### REQUIREMENTS
For this exercise, copy out each line of the material below that includes "stroma".

### Data items

|---|

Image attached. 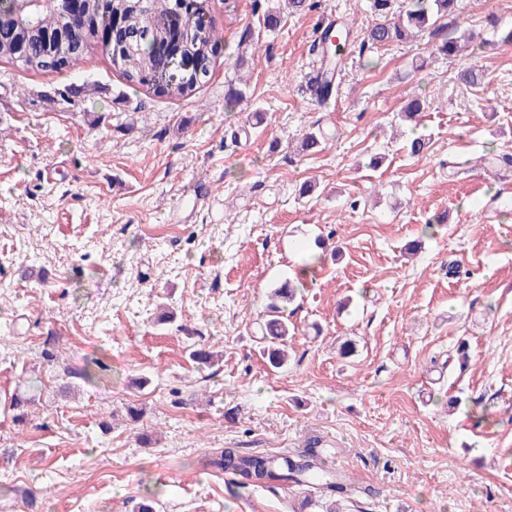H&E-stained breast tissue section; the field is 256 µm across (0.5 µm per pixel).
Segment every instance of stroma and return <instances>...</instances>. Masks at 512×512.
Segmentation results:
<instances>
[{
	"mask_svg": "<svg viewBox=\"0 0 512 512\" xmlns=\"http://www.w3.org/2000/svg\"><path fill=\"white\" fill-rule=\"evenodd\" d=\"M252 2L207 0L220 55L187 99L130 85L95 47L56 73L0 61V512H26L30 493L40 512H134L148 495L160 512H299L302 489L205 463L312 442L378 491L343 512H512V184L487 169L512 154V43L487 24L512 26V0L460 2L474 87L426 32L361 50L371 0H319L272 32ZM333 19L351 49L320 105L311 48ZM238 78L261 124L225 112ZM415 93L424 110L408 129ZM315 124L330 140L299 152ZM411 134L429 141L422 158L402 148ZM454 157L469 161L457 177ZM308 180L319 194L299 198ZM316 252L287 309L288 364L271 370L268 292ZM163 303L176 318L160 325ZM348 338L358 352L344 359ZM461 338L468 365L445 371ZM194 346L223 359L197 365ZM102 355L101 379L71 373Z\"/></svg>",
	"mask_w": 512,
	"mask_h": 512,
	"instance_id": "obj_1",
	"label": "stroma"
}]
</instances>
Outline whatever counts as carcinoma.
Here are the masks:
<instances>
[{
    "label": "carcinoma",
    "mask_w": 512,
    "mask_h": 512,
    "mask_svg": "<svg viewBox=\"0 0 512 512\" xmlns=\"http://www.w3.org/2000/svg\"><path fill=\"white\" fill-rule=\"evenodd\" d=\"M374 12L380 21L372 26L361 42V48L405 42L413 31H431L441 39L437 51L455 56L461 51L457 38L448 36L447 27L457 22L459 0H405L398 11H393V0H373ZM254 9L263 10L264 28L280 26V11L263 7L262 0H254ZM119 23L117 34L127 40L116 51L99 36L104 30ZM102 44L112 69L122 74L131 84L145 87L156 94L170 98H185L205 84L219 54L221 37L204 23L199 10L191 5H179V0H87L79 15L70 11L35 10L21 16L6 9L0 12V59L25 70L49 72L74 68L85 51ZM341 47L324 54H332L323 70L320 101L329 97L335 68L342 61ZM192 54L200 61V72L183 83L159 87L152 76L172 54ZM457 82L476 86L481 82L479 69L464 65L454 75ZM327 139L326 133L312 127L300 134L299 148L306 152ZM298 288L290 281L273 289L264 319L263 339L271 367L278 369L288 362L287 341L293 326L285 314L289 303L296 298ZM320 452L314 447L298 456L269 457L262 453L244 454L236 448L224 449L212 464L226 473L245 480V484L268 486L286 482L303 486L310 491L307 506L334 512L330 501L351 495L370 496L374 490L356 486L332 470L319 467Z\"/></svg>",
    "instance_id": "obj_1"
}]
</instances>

|---|

### WRITTEN RESPONSE
Segment every instance of stroma and return <instances>...</instances>. Masks at 512×512.
	"label": "stroma"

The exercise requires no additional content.